Stored records:
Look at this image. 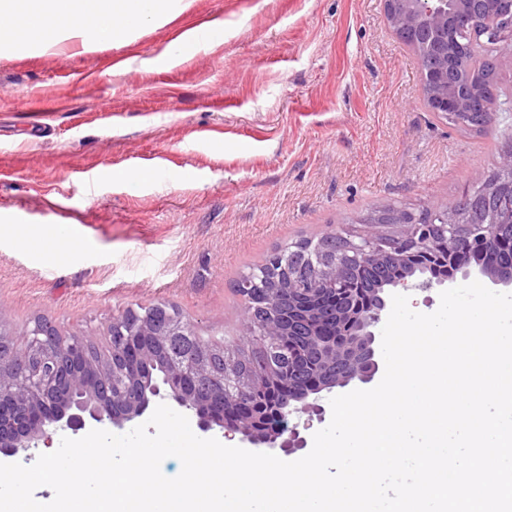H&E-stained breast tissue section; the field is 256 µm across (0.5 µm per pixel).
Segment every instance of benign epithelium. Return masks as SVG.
<instances>
[{
  "label": "benign epithelium",
  "instance_id": "7a95c632",
  "mask_svg": "<svg viewBox=\"0 0 512 512\" xmlns=\"http://www.w3.org/2000/svg\"><path fill=\"white\" fill-rule=\"evenodd\" d=\"M382 4L389 30L414 52H419L423 30L440 33L439 64L425 72L427 84L448 82V44H459V37L468 30L480 31L498 54L512 56V0H382ZM424 100L437 114L479 112L486 121L502 110L499 97L483 92L432 93ZM467 209L466 205L452 209L439 217L437 224L402 221L387 213L384 222L396 231L392 242L383 239L377 228L361 230L347 238L346 247L336 254L328 270L315 272L304 289L299 316L282 322L274 335L302 337L317 356L320 372L300 387L279 383L286 396L279 403L280 424L273 428L265 427L258 413L224 418L223 379L214 376L195 354L171 349L175 337L196 335L194 328L179 321L167 330H158L121 313L112 317L107 327V354L97 356L87 336H63L52 324L35 320L25 350L0 348V457H28L29 450L50 444L59 433L84 428L88 420L121 427L142 417L157 399L192 412L202 432L218 428L226 438L237 437L242 444L274 455L304 449L306 439L297 427L288 426V418L309 410L322 420V392L367 385L379 373L375 328L387 311L390 292L399 286L429 290L446 283L424 267L391 273L370 306L339 304L327 318L317 304L323 277L339 286L353 264L376 270L398 265L415 254L431 252L439 234L454 256L456 271L464 277L475 273L495 285L512 288V260H505L500 251L497 226H486L478 234L459 232V218ZM123 330L128 336H147L149 340L137 349L126 346L118 363L112 355L114 334ZM159 348L167 351V360L162 373L150 384L149 393L116 394V373L122 372L127 385L136 387L142 367L154 361ZM182 379L190 380L193 389L177 387L175 382Z\"/></svg>",
  "mask_w": 512,
  "mask_h": 512
}]
</instances>
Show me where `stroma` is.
I'll return each instance as SVG.
<instances>
[{"mask_svg":"<svg viewBox=\"0 0 512 512\" xmlns=\"http://www.w3.org/2000/svg\"><path fill=\"white\" fill-rule=\"evenodd\" d=\"M215 21L223 43L165 57ZM419 84L381 0H190L127 47L0 59V326L21 350L44 318L102 354L113 314L165 303L202 337L243 338L234 285L272 249L452 205L497 166L512 115L459 129ZM18 216L32 235L67 226L79 252L27 245Z\"/></svg>","mask_w":512,"mask_h":512,"instance_id":"35a3bbf8","label":"stroma"}]
</instances>
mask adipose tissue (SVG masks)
Here are the masks:
<instances>
[{
  "instance_id": "ef3b65f1",
  "label": "adipose tissue",
  "mask_w": 512,
  "mask_h": 512,
  "mask_svg": "<svg viewBox=\"0 0 512 512\" xmlns=\"http://www.w3.org/2000/svg\"><path fill=\"white\" fill-rule=\"evenodd\" d=\"M188 7L187 0H0V59L23 49L64 53L130 43L135 28L161 27Z\"/></svg>"
}]
</instances>
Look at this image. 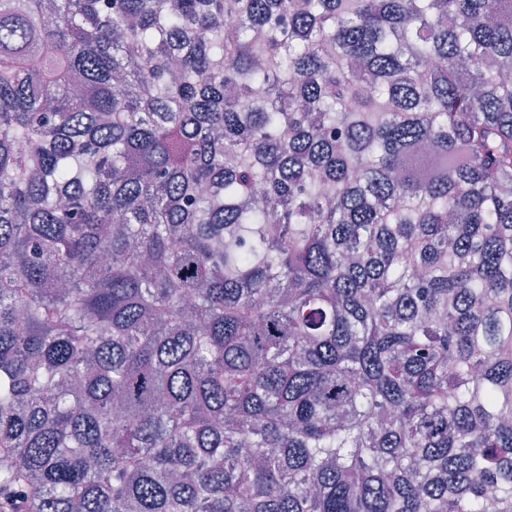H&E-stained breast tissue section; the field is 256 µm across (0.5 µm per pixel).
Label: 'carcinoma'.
<instances>
[{
    "mask_svg": "<svg viewBox=\"0 0 512 512\" xmlns=\"http://www.w3.org/2000/svg\"><path fill=\"white\" fill-rule=\"evenodd\" d=\"M512 0H0V512H512Z\"/></svg>",
    "mask_w": 512,
    "mask_h": 512,
    "instance_id": "1",
    "label": "carcinoma"
}]
</instances>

=== Goal ===
Select and copy each line from the data that includes the word "epithelium".

=== Response for this exercise ===
Segment every instance of benign epithelium. Return masks as SVG.
  "label": "benign epithelium",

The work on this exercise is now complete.